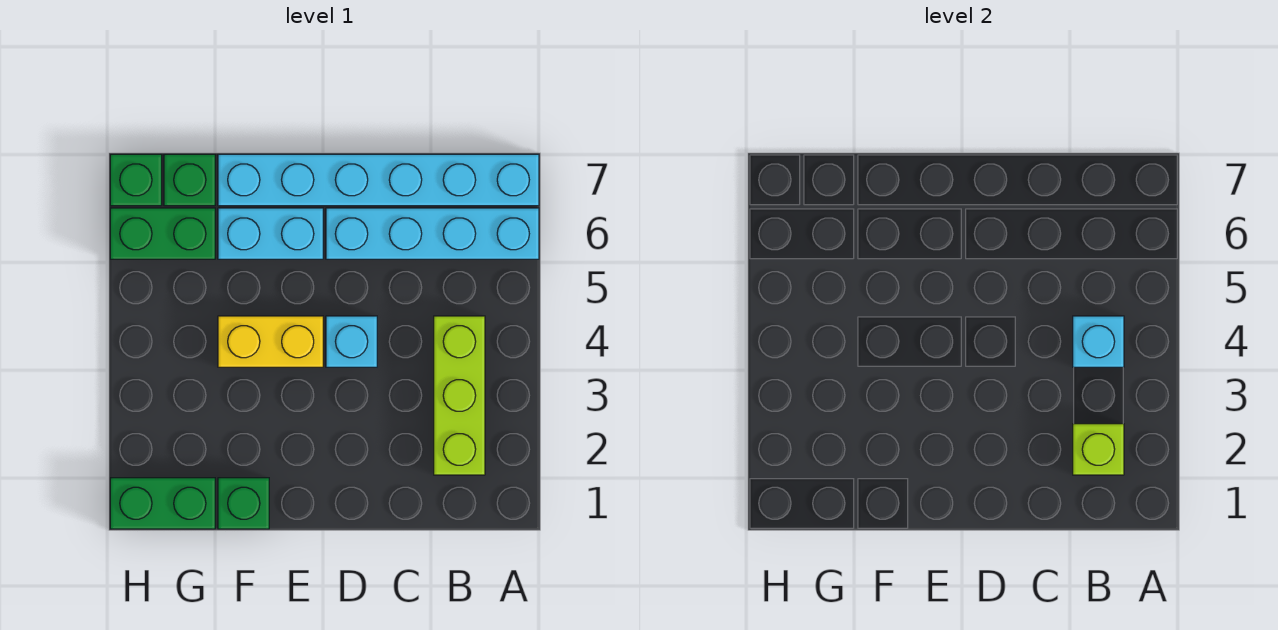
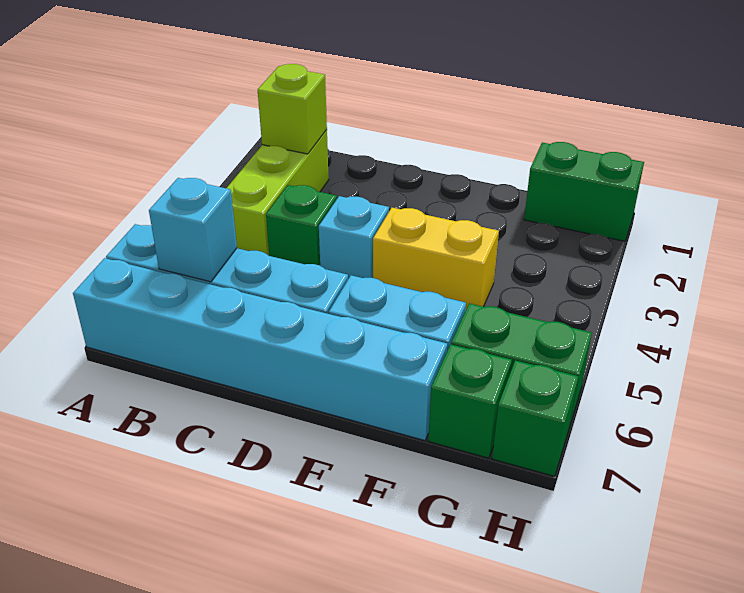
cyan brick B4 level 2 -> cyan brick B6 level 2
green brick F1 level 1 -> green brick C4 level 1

════

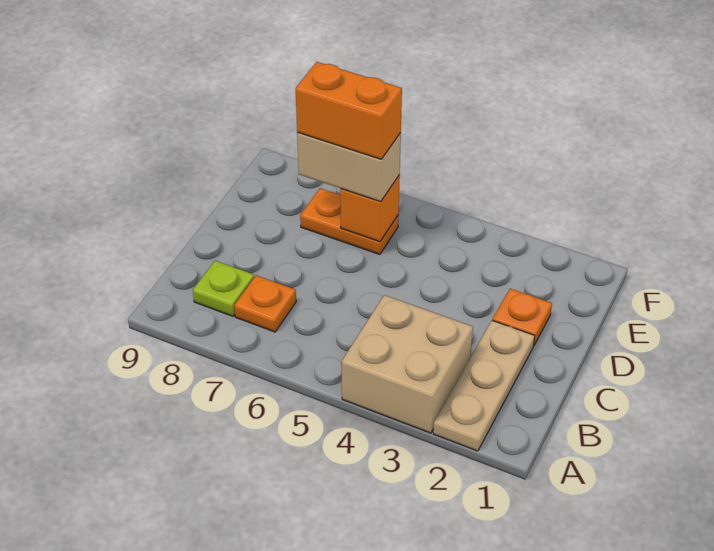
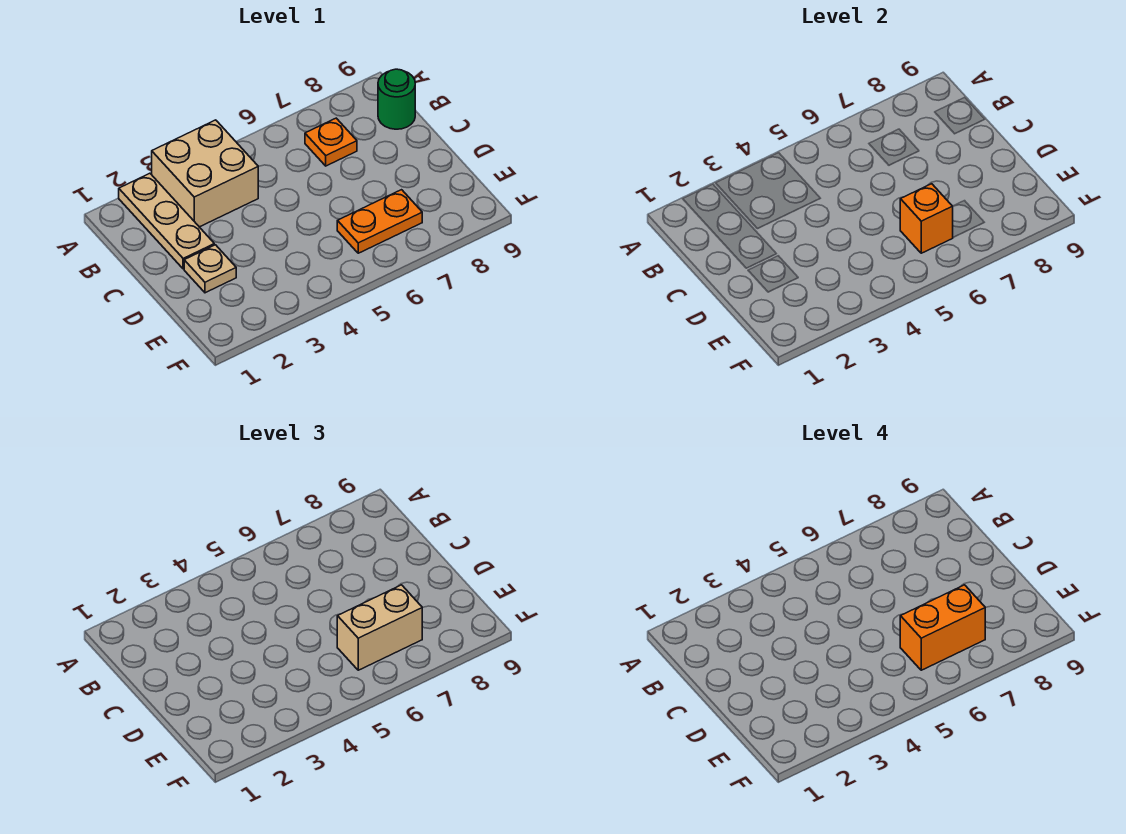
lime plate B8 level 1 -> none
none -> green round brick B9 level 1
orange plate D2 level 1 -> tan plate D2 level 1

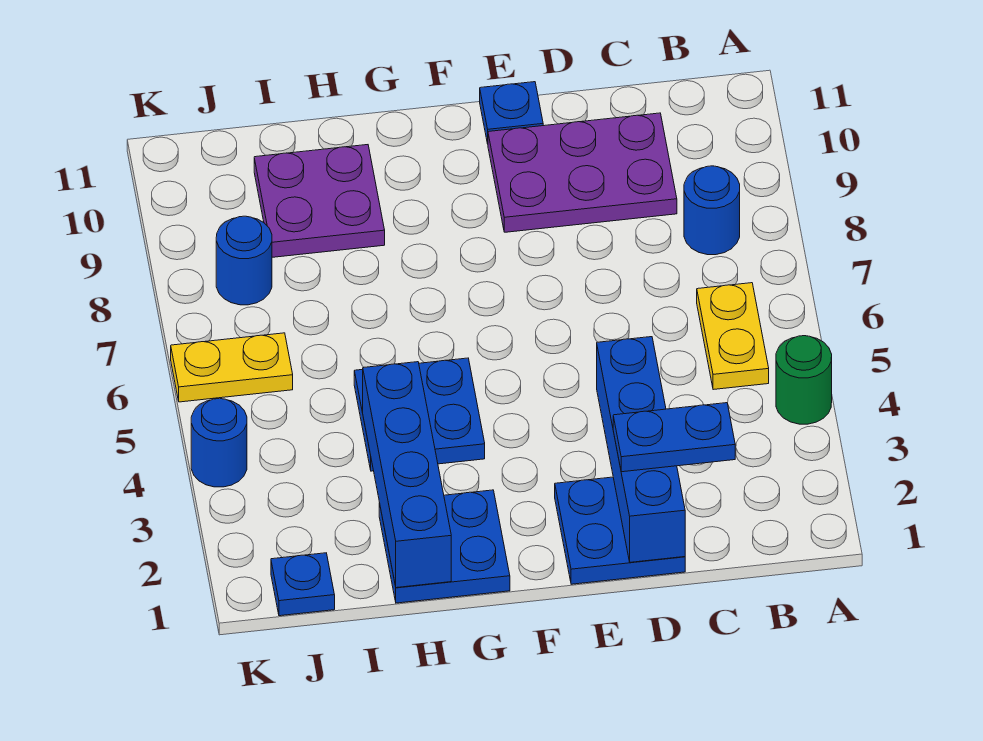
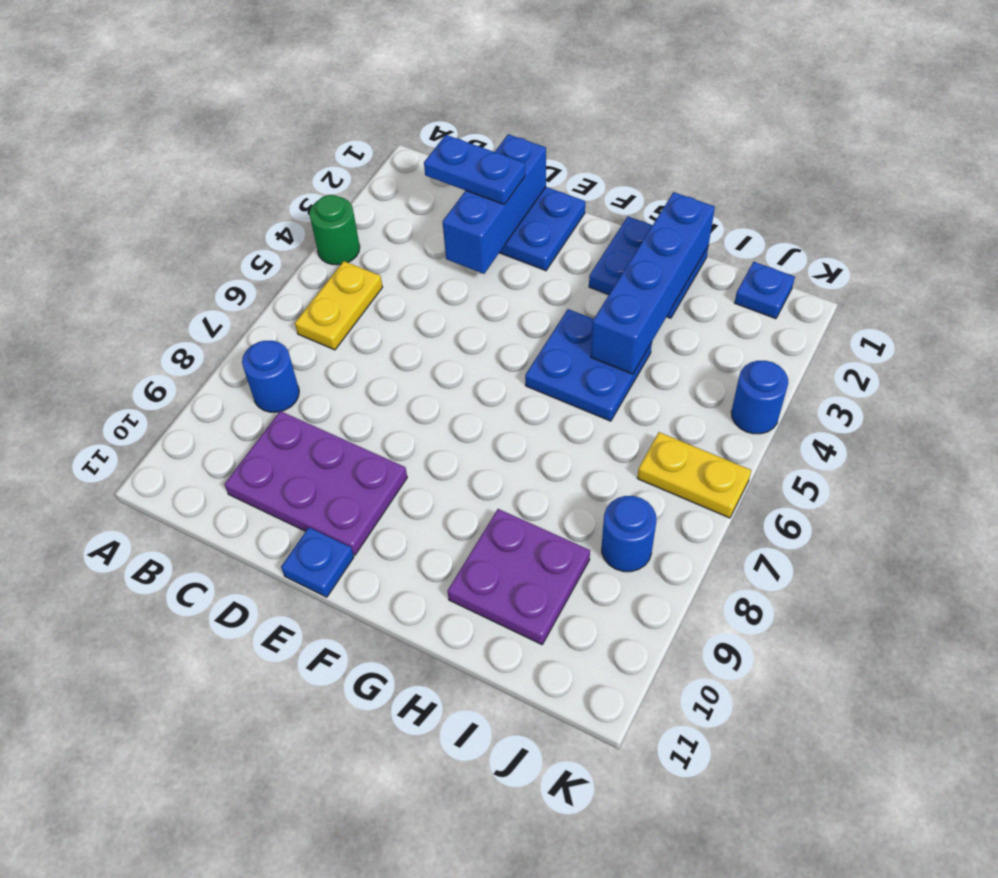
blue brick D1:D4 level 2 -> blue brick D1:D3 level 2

════

Word for word, restate the lines above from the one with "none -> green round brick B9 level 1" through the one with "blue brick D1:D4", keeping both ends and dropping the pictures.

none -> green round brick B9 level 1
orange plate D2 level 1 -> tan plate D2 level 1

blue brick D1:D4 level 2 -> blue brick D1:D3 level 2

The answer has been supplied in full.